**ASSIGNMENT**
Produce a word-for-word copy of the listing below without its pictures.

**SOURCE MATERIAL**
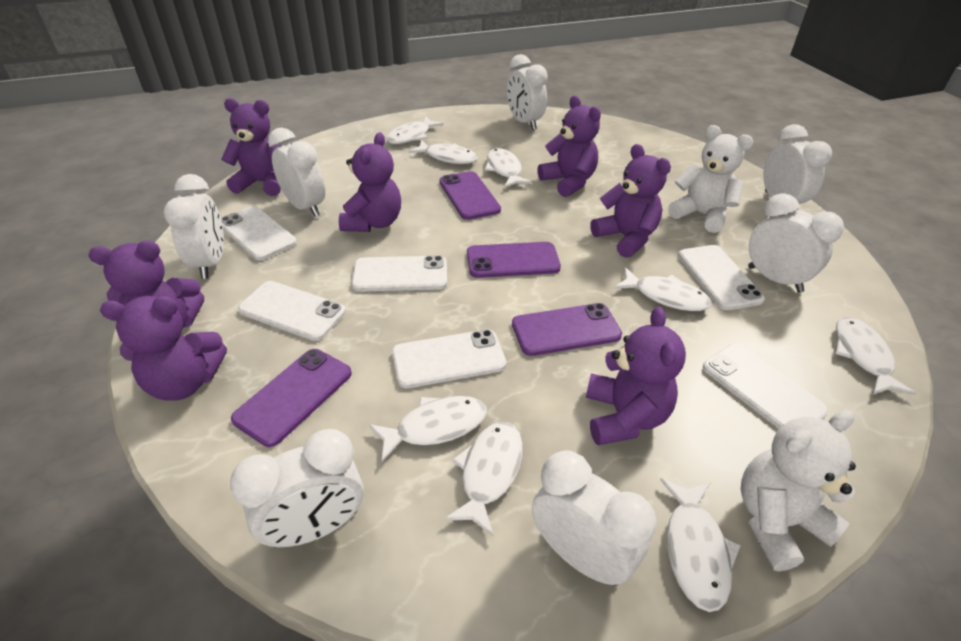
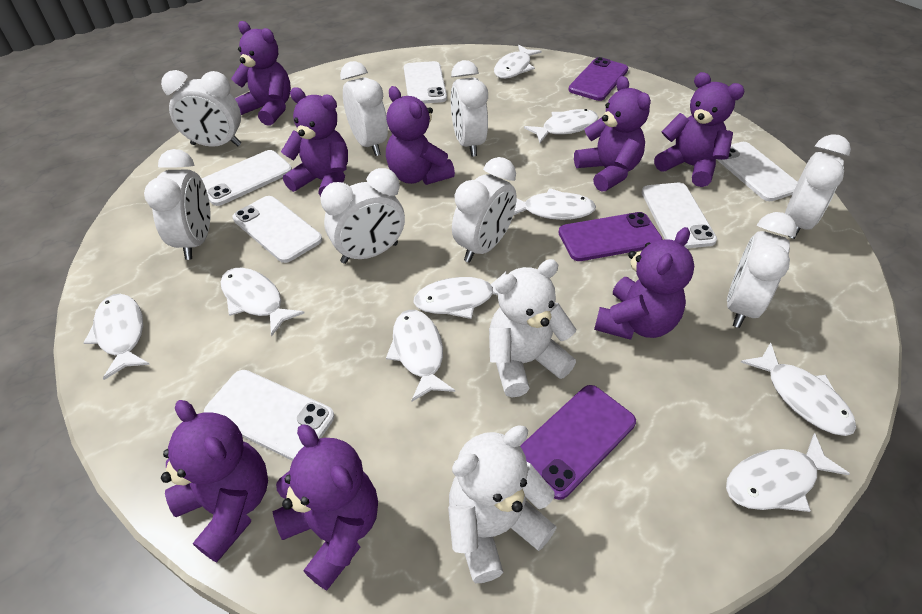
purple phone: 4 -> 3
purple teddy bear: 7 -> 8
white clock: 7 -> 8
white fish: 8 -> 9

**EXPECTED ANSWER**
purple phone: 4 -> 3
purple teddy bear: 7 -> 8
white clock: 7 -> 8
white fish: 8 -> 9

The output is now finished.